→ Instructions for the task
Sort through the data and copy the lines holding the word "counterclockwise".

→ Data in this exercise
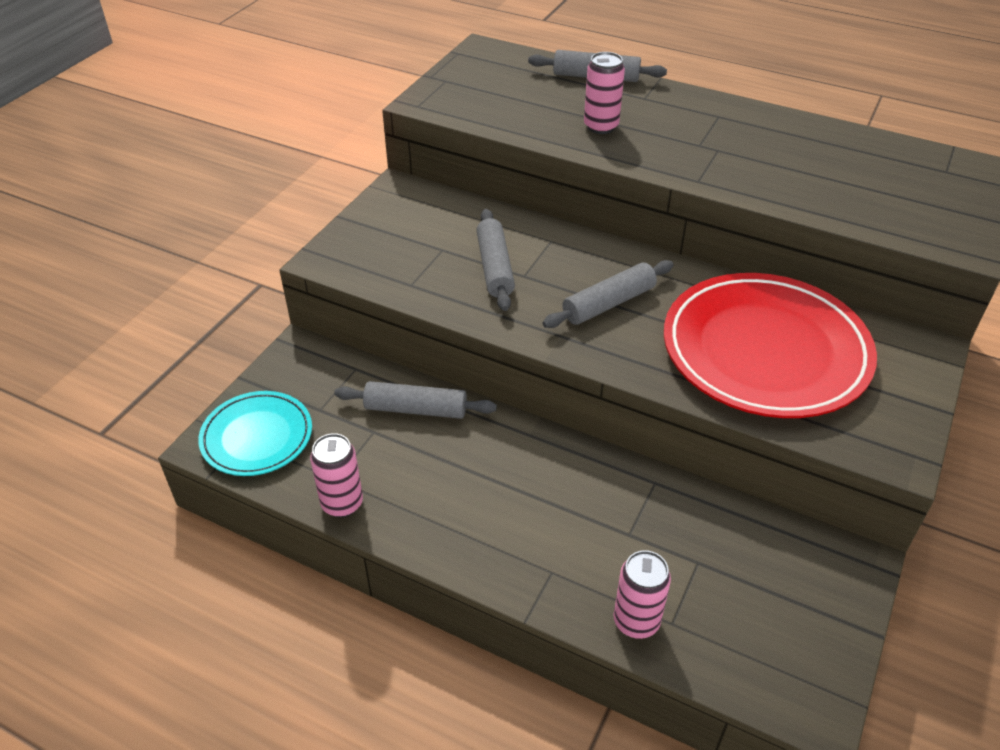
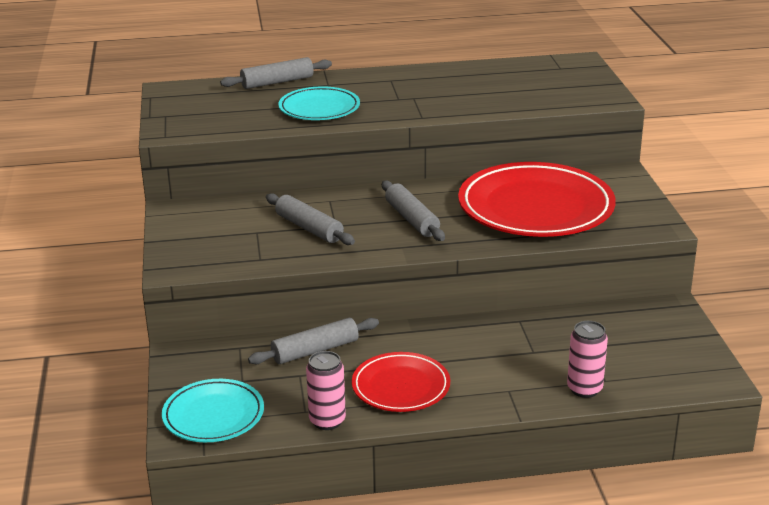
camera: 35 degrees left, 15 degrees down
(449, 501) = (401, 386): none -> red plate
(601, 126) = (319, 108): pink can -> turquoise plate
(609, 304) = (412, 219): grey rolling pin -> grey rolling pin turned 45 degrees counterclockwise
---
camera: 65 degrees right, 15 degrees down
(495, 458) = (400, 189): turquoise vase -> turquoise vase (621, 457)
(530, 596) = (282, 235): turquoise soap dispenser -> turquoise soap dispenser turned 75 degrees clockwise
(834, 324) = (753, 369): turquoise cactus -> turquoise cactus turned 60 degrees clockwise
* * *
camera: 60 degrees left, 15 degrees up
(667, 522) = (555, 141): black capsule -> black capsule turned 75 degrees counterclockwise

→ Exercise output
(609, 304) = (412, 219): grey rolling pin -> grey rolling pin turned 45 degrees counterclockwise
(667, 522) = (555, 141): black capsule -> black capsule turned 75 degrees counterclockwise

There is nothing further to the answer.